▶ [EXERCISE OBJECTIVE]:
From the line containing "RADIO pin MISO: TX -> 2" through the last line of the entries below, transcribe each line exactly, excluding any picture.

▶ [Version comparison data]:

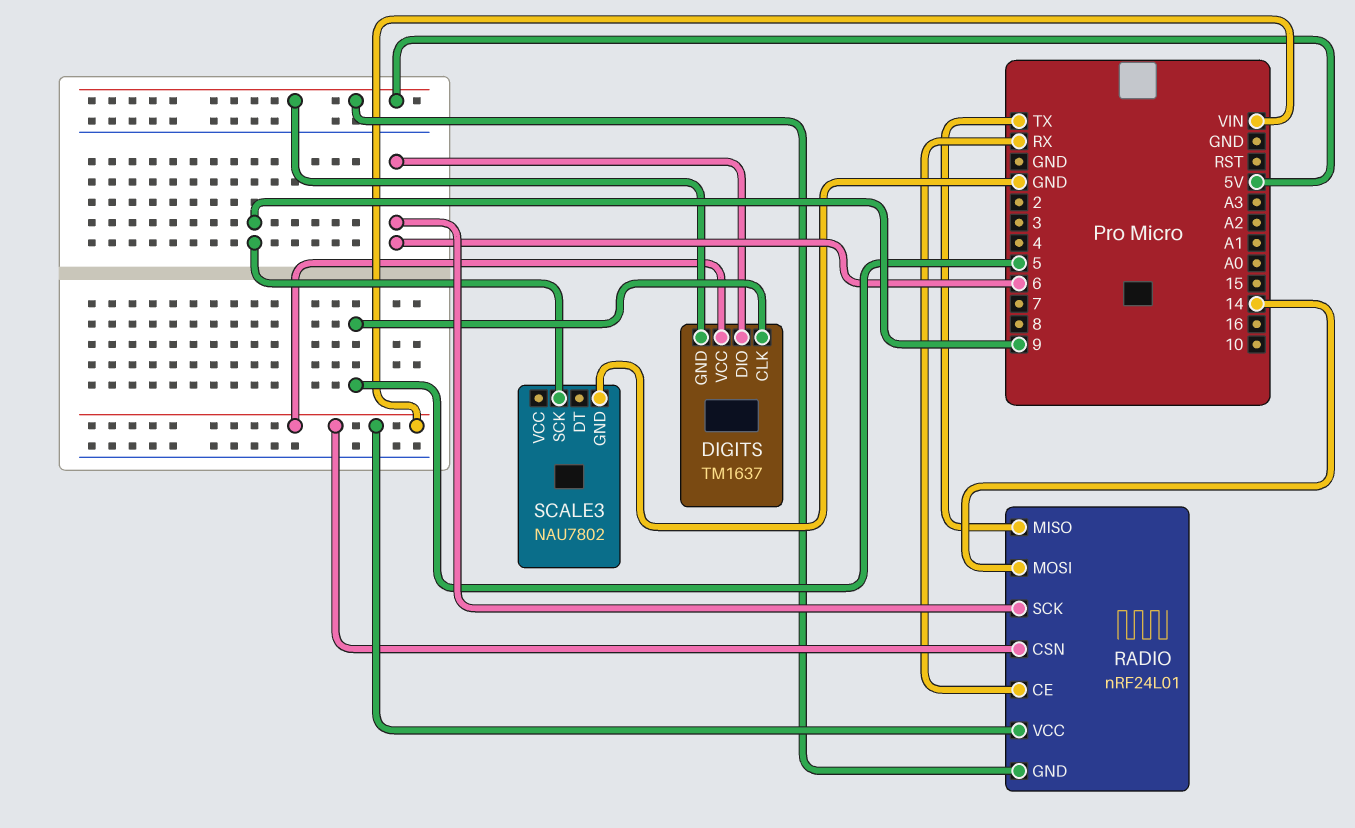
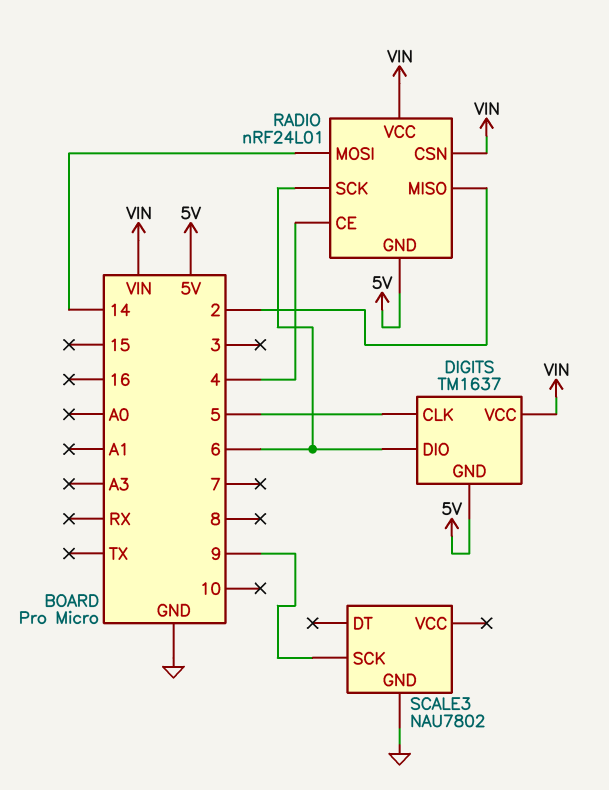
RADIO pin CE: RX -> 4
RADIO pin MISO: TX -> 2

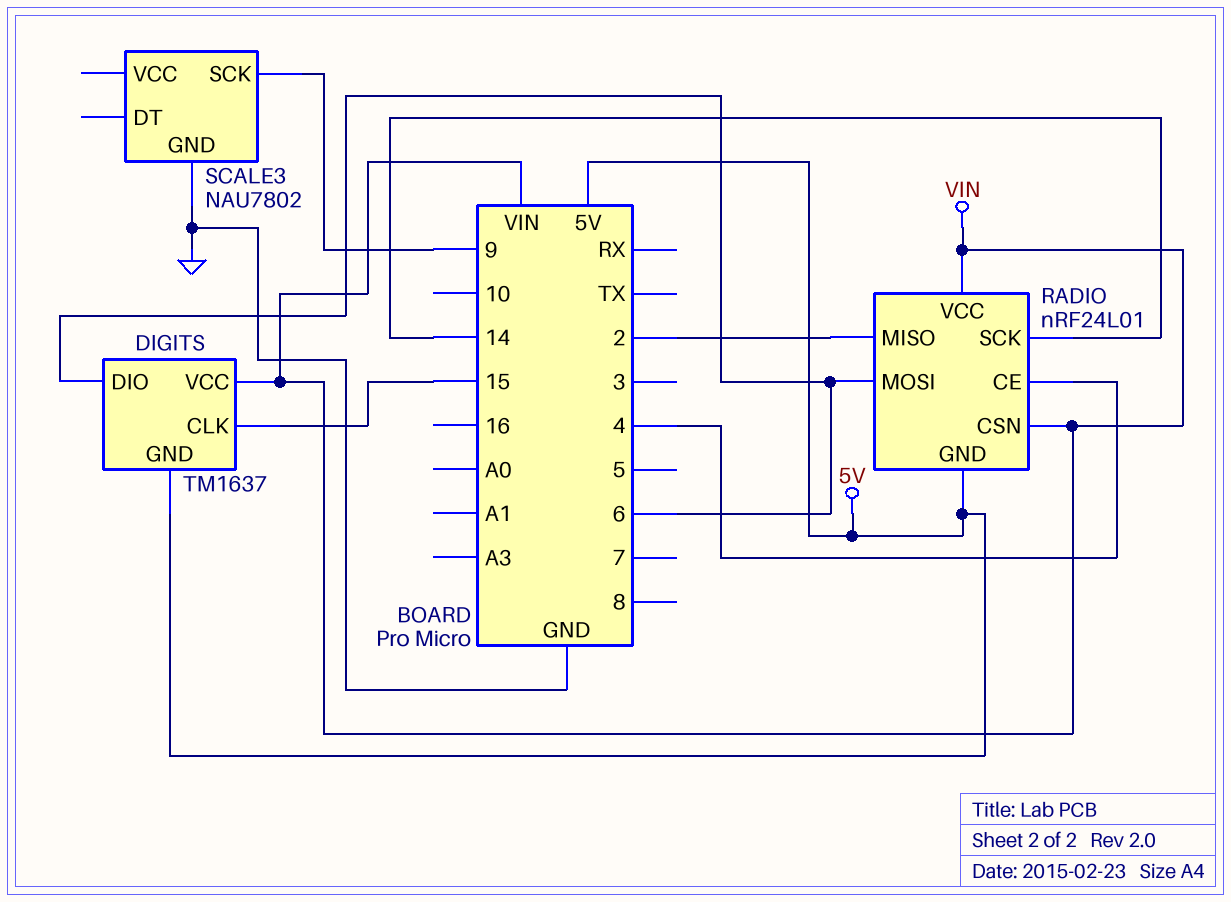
DIGITS pin CLK: 5 -> 15
RADIO pin MOSI: 14 -> 6
RADIO pin SCK: 6 -> 14

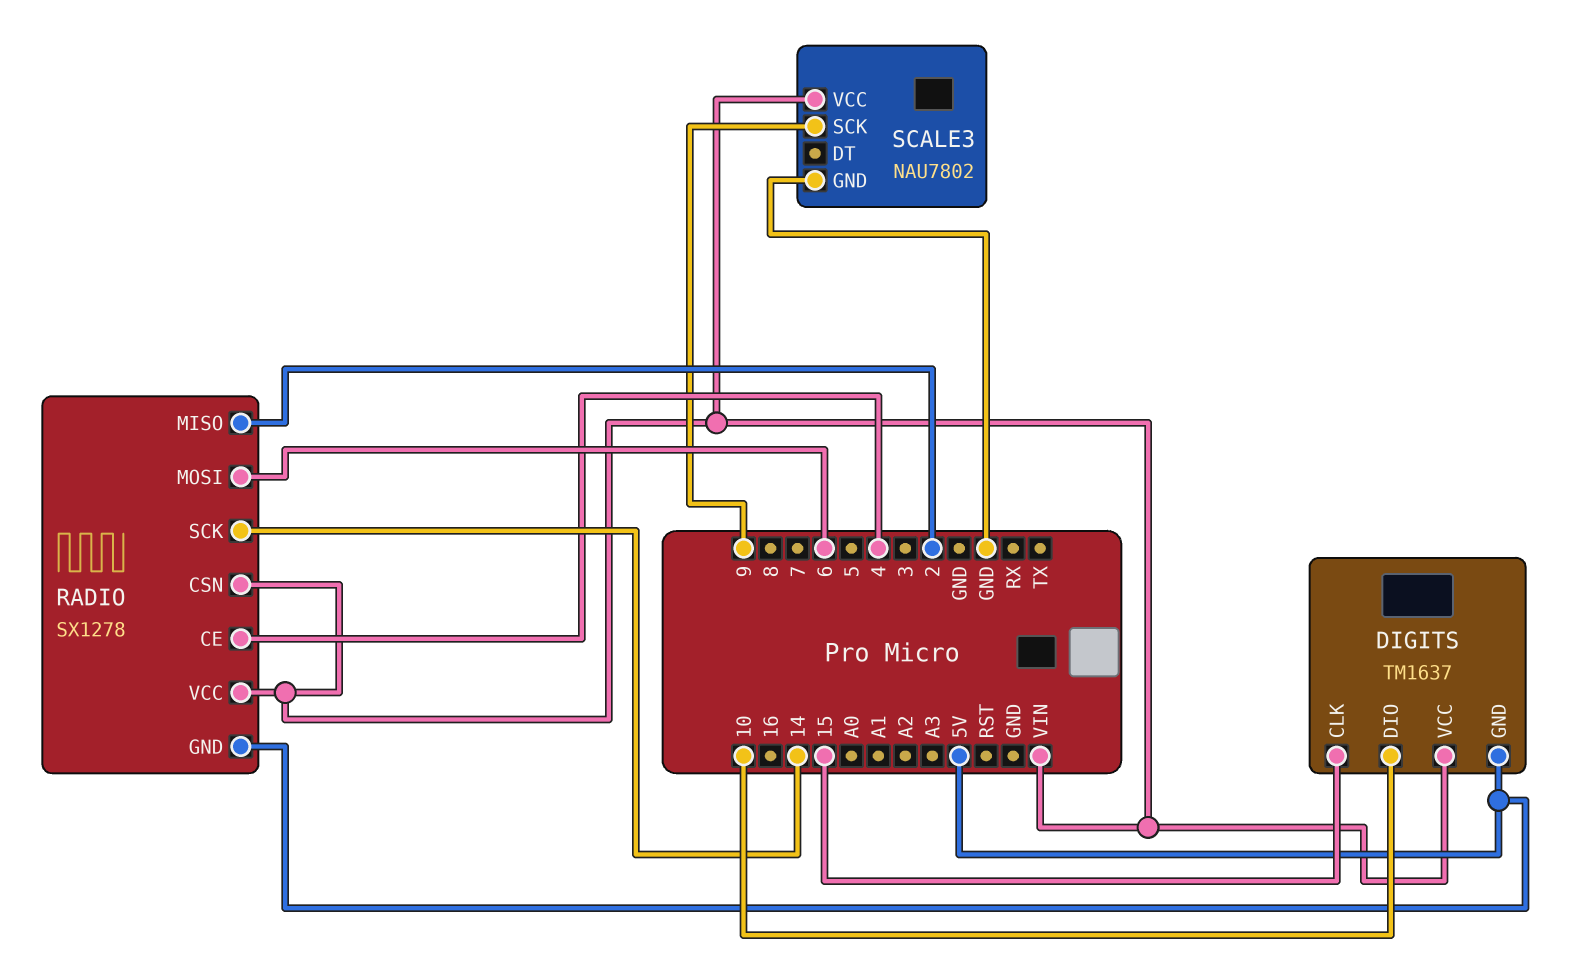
DIGITS pin DIO: 6 -> 10
RADIO: nRF24L01 -> SX1278
SCALE3 pin VCC: none -> VIN

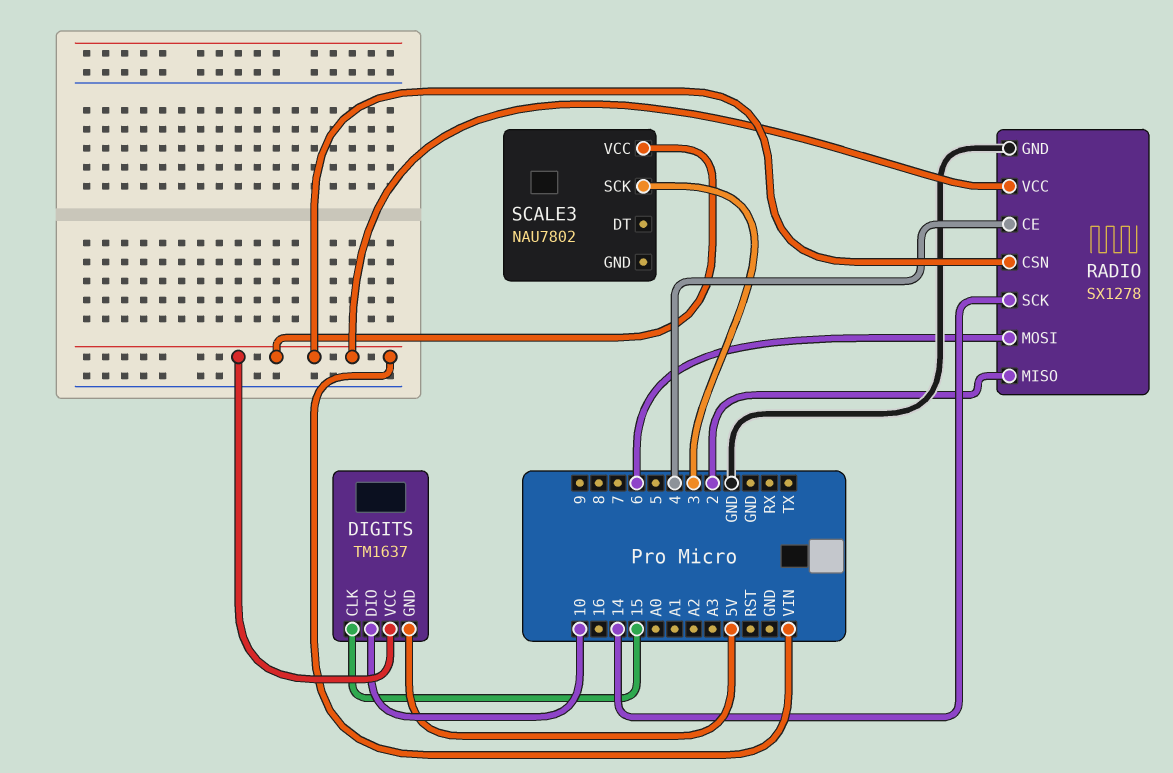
RADIO pin GND: 5V -> GND
SCALE3 pin GND: GND -> none
SCALE3 pin SCK: 9 -> 3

▶ [WRITTEN SOLUTION]:
RADIO pin MISO: TX -> 2

DIGITS pin CLK: 5 -> 15
RADIO pin MOSI: 14 -> 6
RADIO pin SCK: 6 -> 14

DIGITS pin DIO: 6 -> 10
RADIO: nRF24L01 -> SX1278
SCALE3 pin VCC: none -> VIN

RADIO pin GND: 5V -> GND
SCALE3 pin GND: GND -> none
SCALE3 pin SCK: 9 -> 3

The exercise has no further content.